Problem description. When you reach the line in the listing below that contains "none -> orange slope D10:F10 level 1 top D", begin returning lines exactly as written, and stop after the line that contains "none -> orange cone D8 level 2". Return no other lines.

Data supplied.
+===+

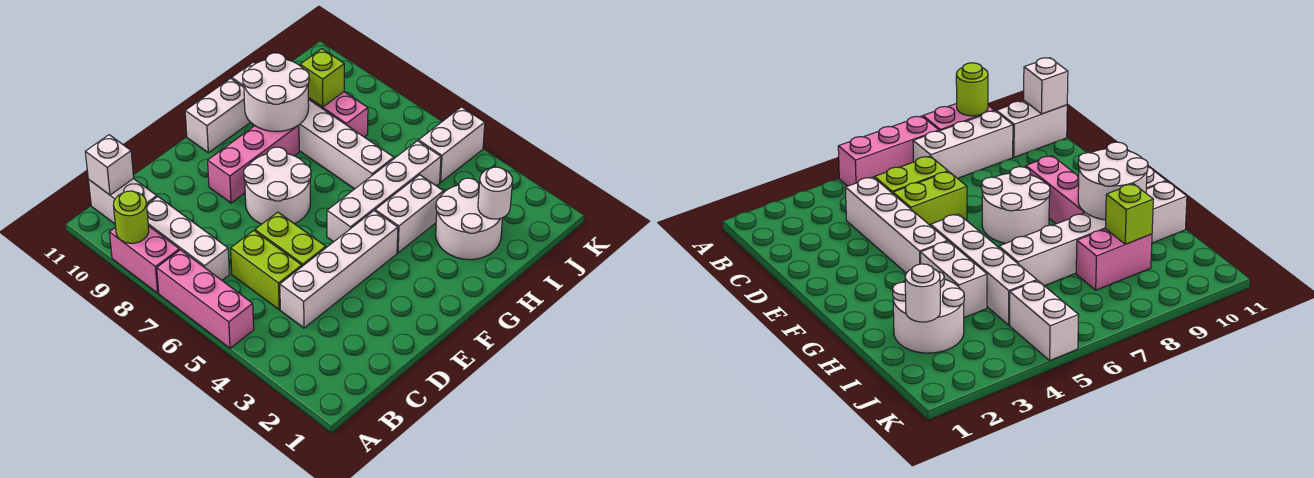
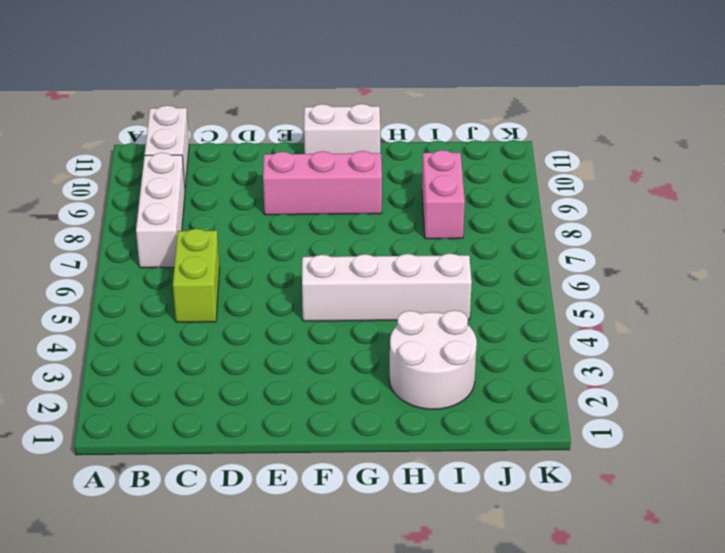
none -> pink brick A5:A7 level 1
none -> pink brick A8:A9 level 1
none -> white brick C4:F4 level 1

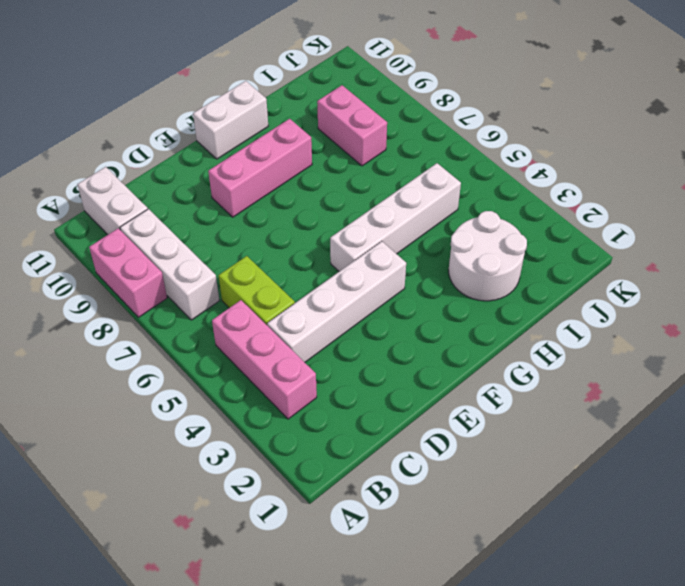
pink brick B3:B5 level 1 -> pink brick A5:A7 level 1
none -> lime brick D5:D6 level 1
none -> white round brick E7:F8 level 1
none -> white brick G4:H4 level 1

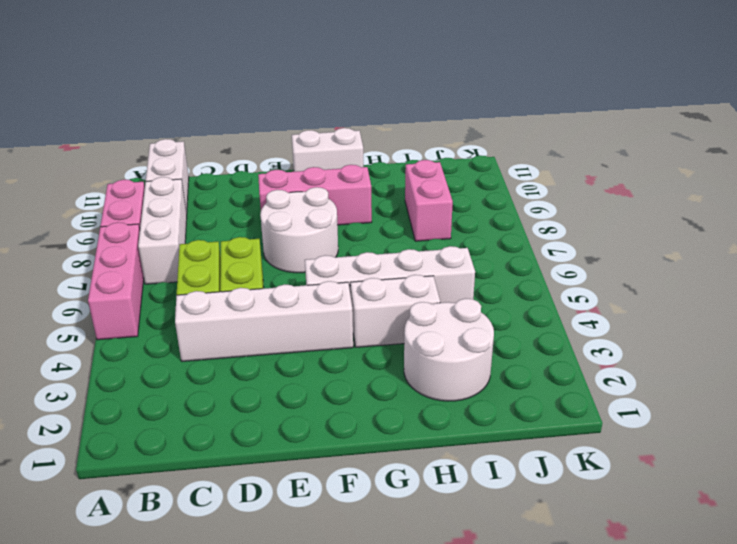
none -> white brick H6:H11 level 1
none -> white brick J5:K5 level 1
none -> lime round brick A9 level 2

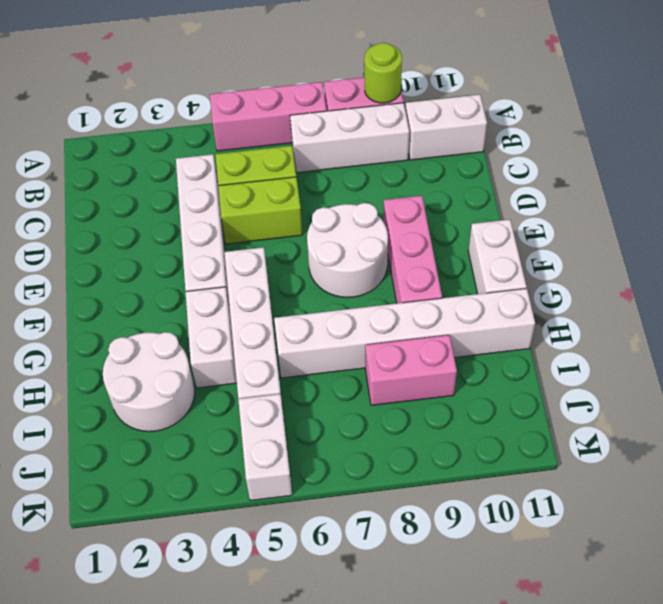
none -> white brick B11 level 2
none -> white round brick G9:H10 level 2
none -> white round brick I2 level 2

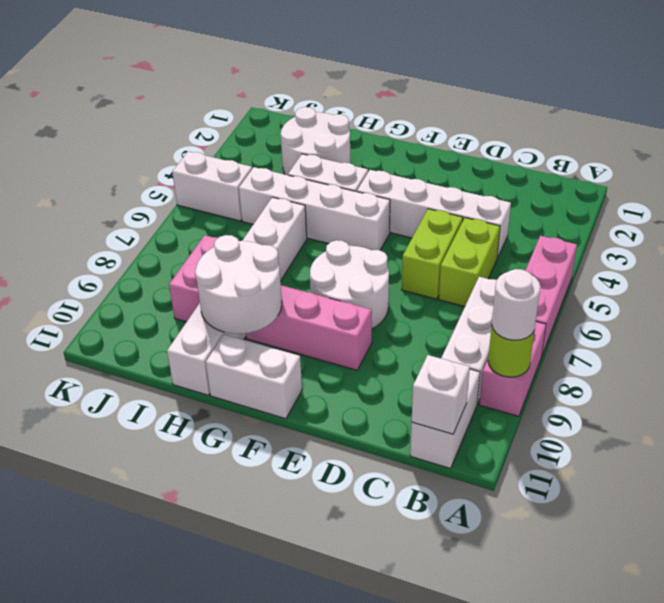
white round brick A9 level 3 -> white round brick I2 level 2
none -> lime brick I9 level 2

+===+

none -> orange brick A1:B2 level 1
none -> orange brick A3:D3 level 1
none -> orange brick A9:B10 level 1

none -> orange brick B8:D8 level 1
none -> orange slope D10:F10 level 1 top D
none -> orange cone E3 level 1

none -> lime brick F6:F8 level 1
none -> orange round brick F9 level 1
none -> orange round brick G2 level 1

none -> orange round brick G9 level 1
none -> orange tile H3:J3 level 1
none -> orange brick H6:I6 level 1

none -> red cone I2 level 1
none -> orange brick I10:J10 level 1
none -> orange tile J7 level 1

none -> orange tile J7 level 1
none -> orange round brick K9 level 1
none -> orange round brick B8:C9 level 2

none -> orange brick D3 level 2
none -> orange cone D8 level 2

+===+

Exercise response.
none -> orange slope D10:F10 level 1 top D
none -> orange cone E3 level 1

none -> lime brick F6:F8 level 1
none -> orange round brick F9 level 1
none -> orange round brick G2 level 1

none -> orange round brick G9 level 1
none -> orange tile H3:J3 level 1
none -> orange brick H6:I6 level 1

none -> red cone I2 level 1
none -> orange brick I10:J10 level 1
none -> orange tile J7 level 1

none -> orange tile J7 level 1
none -> orange round brick K9 level 1
none -> orange round brick B8:C9 level 2

none -> orange brick D3 level 2
none -> orange cone D8 level 2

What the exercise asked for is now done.